## What is needed
Report every line of the listing below in which the string "turquoise" occurs.

## Records for the exercise

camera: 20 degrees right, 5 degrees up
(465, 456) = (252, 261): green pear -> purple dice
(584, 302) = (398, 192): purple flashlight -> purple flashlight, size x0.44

...

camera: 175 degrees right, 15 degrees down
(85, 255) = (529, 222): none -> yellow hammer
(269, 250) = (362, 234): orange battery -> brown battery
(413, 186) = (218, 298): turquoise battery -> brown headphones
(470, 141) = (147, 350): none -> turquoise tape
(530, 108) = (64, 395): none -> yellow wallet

## Answer section
(413, 186) = (218, 298): turquoise battery -> brown headphones
(470, 141) = (147, 350): none -> turquoise tape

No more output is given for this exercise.